Exercise instructions:
Write out every entry exactly; the pictures do not belong in the copy.
======== The input
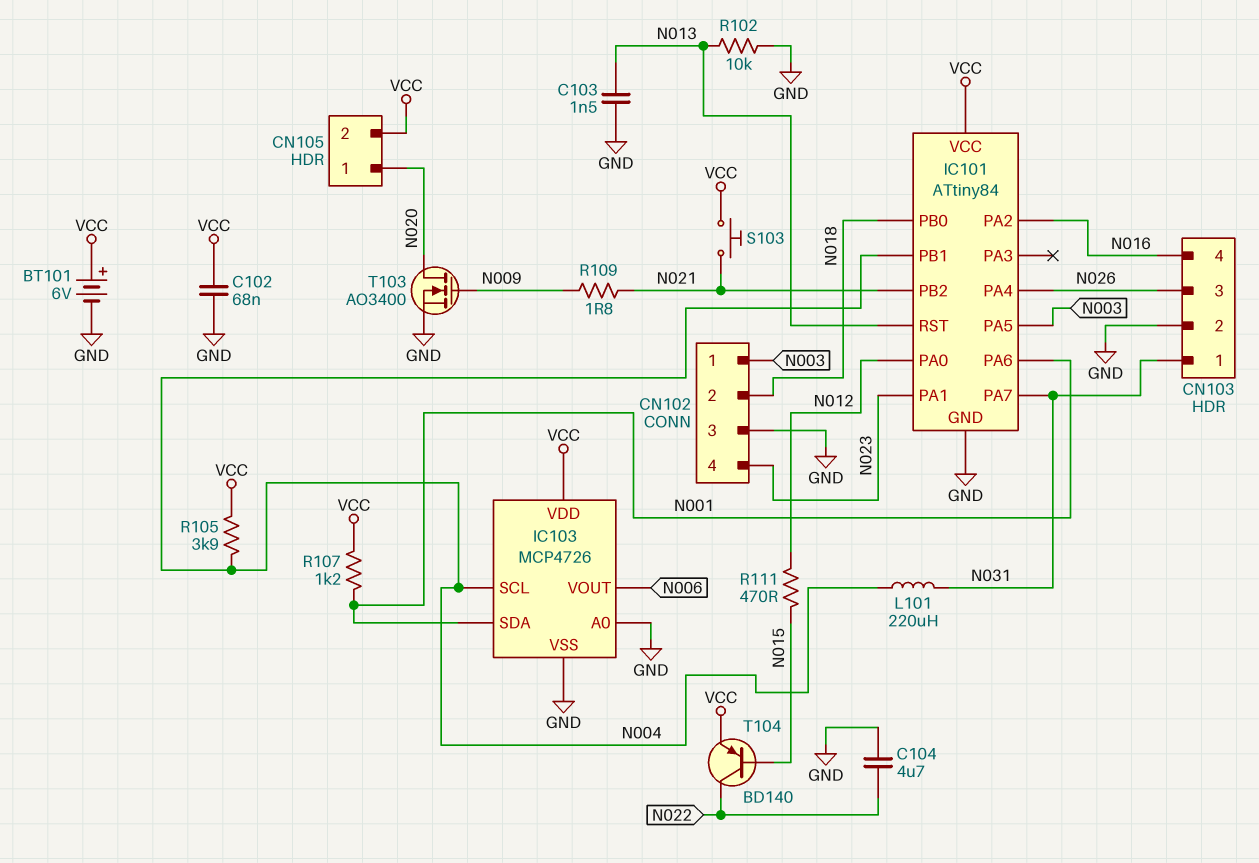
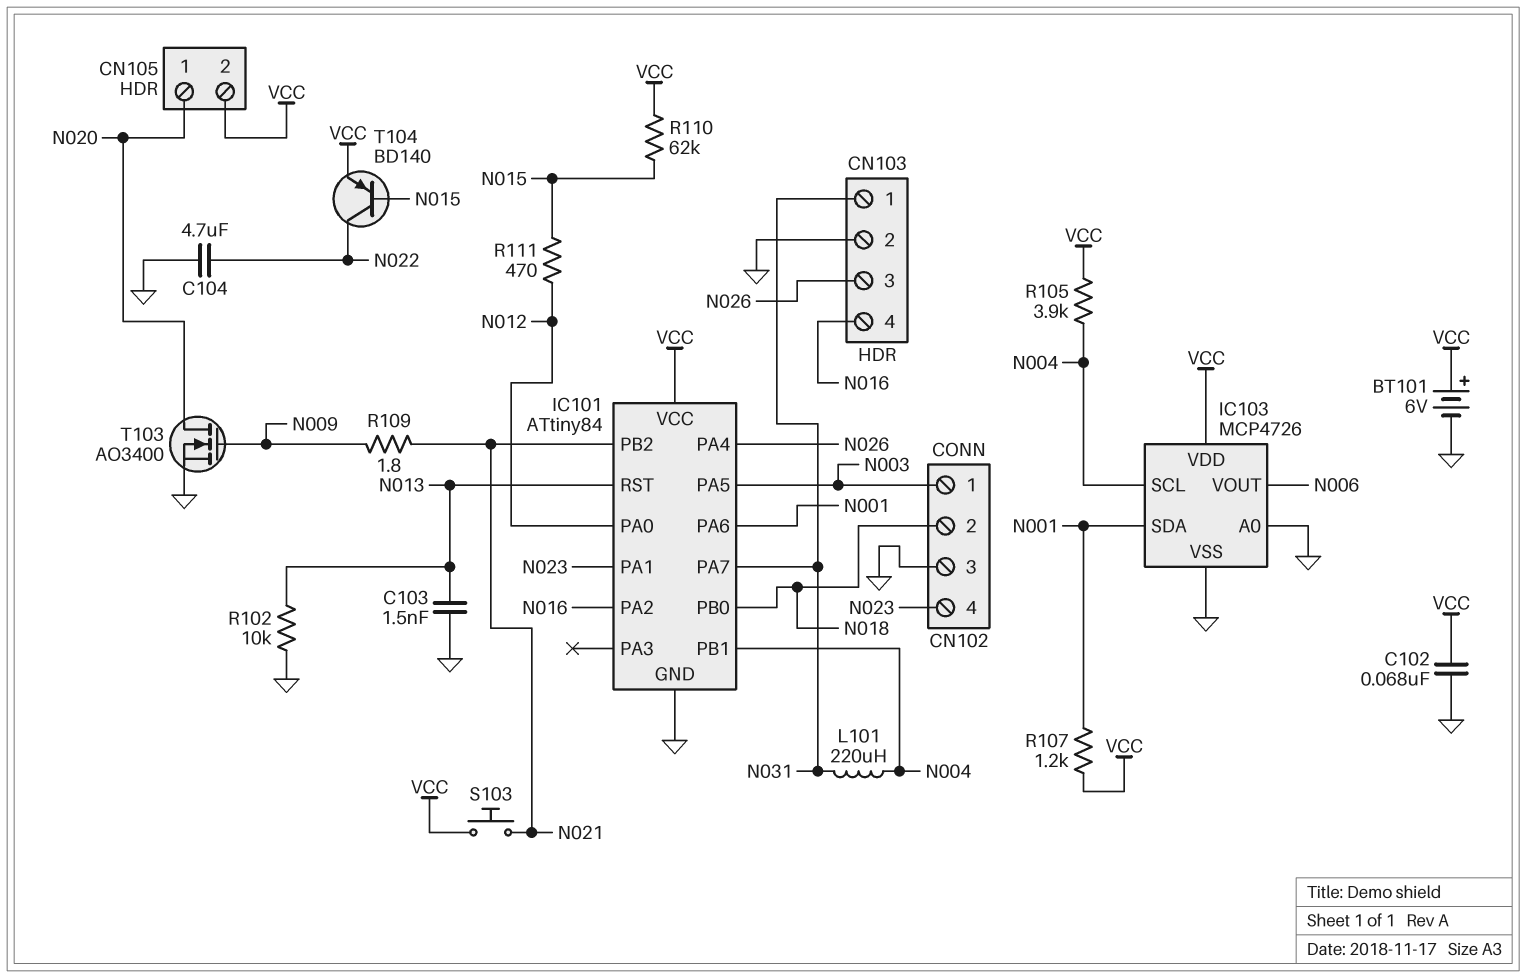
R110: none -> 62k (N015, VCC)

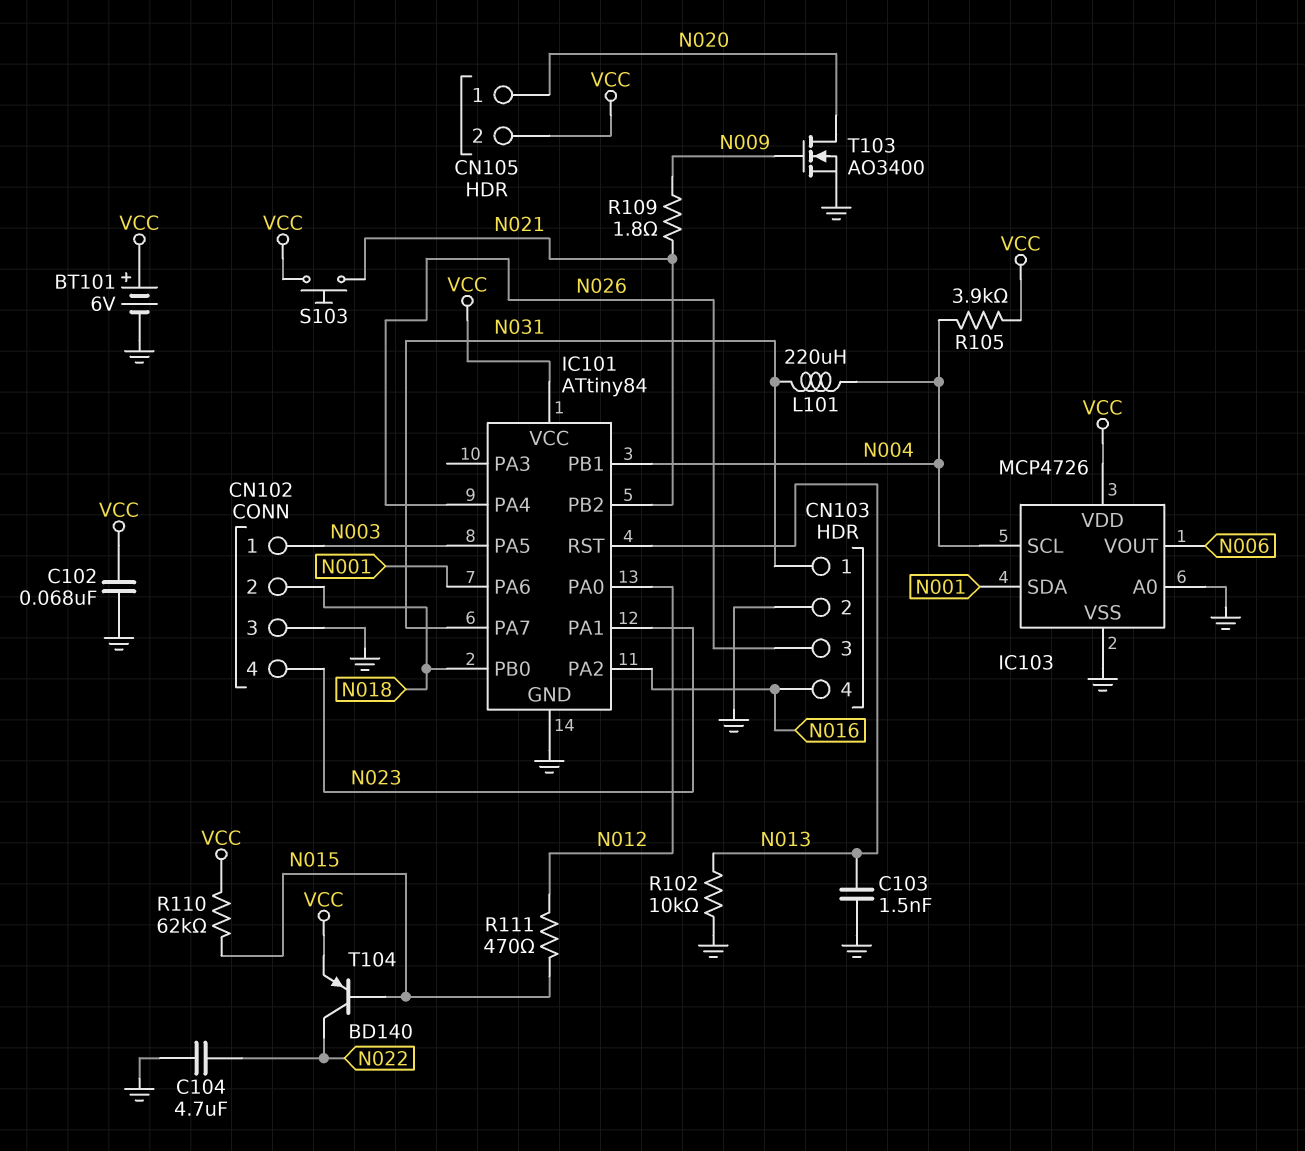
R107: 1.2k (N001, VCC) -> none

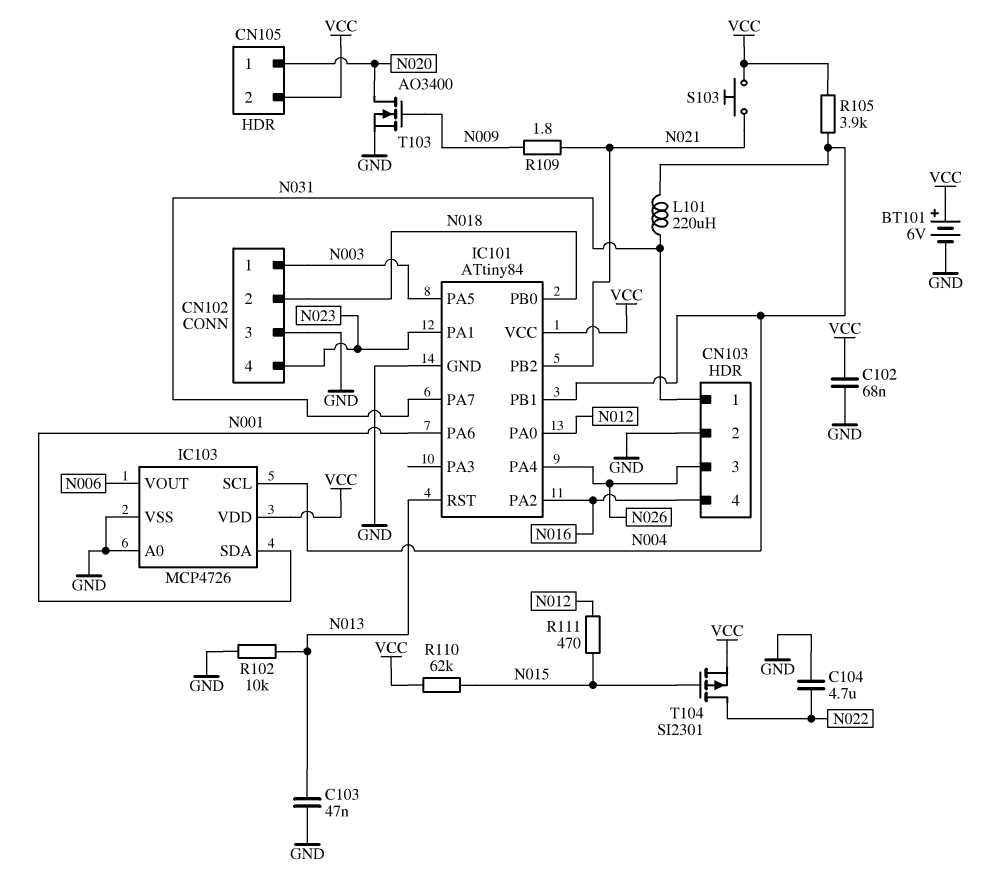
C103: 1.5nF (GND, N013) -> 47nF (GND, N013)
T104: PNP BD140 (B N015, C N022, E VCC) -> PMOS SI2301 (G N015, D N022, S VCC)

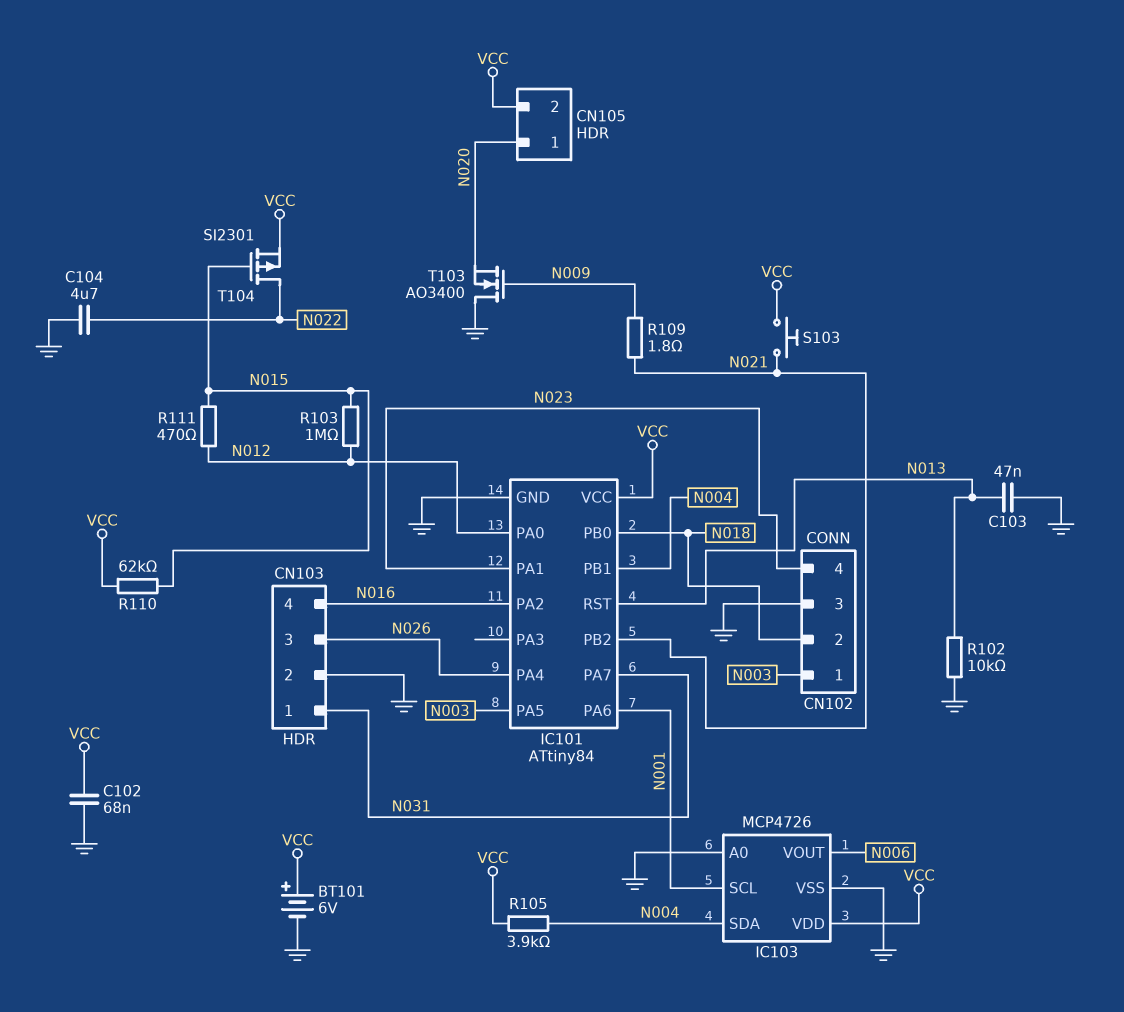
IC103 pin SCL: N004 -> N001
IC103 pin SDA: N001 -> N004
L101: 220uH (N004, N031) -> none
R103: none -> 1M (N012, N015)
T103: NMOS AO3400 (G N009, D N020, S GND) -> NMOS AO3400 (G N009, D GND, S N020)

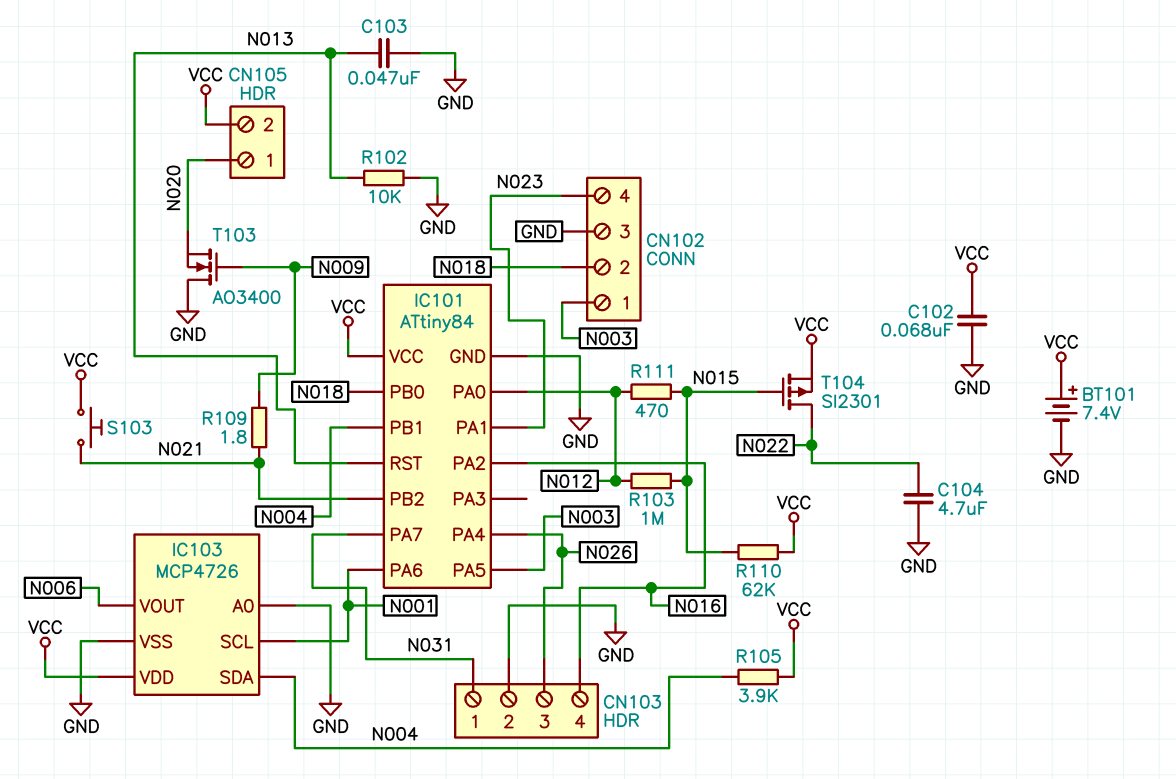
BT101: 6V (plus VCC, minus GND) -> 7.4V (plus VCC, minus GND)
================
Exercise response:
R110: none -> 62k (N015, VCC)

R107: 1.2k (N001, VCC) -> none

C103: 1.5nF (GND, N013) -> 47nF (GND, N013)
T104: PNP BD140 (B N015, C N022, E VCC) -> PMOS SI2301 (G N015, D N022, S VCC)

IC103 pin SCL: N004 -> N001
IC103 pin SDA: N001 -> N004
L101: 220uH (N004, N031) -> none
R103: none -> 1M (N012, N015)
T103: NMOS AO3400 (G N009, D N020, S GND) -> NMOS AO3400 (G N009, D GND, S N020)

BT101: 6V (plus VCC, minus GND) -> 7.4V (plus VCC, minus GND)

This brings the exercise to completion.